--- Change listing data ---
━━━━

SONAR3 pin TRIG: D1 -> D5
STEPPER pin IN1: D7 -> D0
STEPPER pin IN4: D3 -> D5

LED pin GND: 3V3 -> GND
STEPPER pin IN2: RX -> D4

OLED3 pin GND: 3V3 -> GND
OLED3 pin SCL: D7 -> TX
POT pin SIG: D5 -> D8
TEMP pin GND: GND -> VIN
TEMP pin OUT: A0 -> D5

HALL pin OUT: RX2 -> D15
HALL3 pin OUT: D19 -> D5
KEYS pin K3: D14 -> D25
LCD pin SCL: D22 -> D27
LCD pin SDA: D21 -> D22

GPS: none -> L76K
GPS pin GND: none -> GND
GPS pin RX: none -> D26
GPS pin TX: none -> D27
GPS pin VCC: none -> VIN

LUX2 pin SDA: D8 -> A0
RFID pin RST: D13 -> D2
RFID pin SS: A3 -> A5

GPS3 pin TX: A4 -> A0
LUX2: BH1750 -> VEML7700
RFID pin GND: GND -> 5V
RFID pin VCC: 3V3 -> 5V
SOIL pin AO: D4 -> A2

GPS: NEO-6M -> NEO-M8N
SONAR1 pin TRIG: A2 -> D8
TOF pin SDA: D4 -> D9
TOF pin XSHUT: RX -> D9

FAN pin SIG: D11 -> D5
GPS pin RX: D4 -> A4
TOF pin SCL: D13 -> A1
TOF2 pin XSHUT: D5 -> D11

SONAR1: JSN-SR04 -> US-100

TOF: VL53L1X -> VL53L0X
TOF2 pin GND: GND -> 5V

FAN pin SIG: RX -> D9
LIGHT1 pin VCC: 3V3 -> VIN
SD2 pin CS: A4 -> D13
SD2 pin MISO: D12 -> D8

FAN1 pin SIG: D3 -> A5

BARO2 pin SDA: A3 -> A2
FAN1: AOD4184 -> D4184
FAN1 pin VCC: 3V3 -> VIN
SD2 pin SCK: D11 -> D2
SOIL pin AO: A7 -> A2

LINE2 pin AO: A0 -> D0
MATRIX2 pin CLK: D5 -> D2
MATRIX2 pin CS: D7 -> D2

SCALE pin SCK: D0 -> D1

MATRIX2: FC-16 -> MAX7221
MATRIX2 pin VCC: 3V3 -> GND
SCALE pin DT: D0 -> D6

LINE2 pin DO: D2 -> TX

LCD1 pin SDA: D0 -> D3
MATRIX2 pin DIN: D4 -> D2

━━━━

Wherever a line of the data holds "TEMP", copy that line.

--- SOLUTION TO THIS TASK ---
TEMP pin GND: GND -> VIN
TEMP pin OUT: A0 -> D5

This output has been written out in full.